_Task description:_ The entire listing, reproduced exactly and stripped of images, is the expected output.

_Provided data:_
- - - -

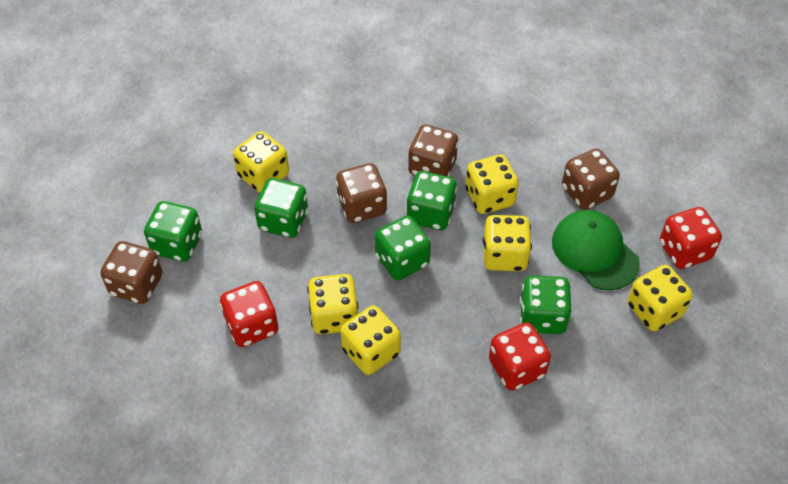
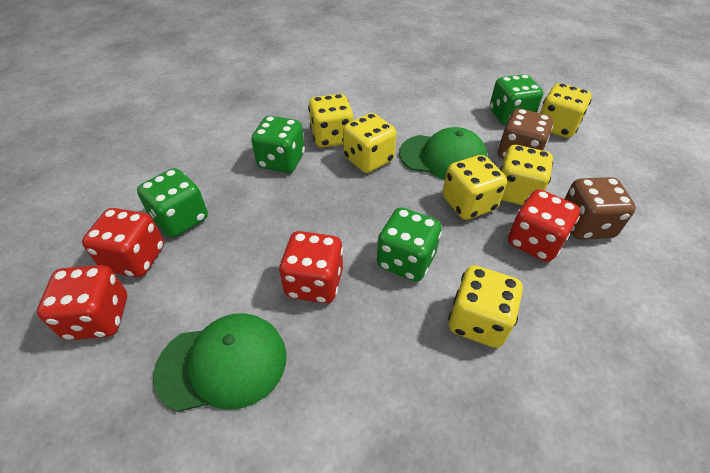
brown dice: 4 -> 2
green cap: 1 -> 2
green dice: 5 -> 4
red dice: 3 -> 4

- - - -

_Your response:_
brown dice: 4 -> 2
green cap: 1 -> 2
green dice: 5 -> 4
red dice: 3 -> 4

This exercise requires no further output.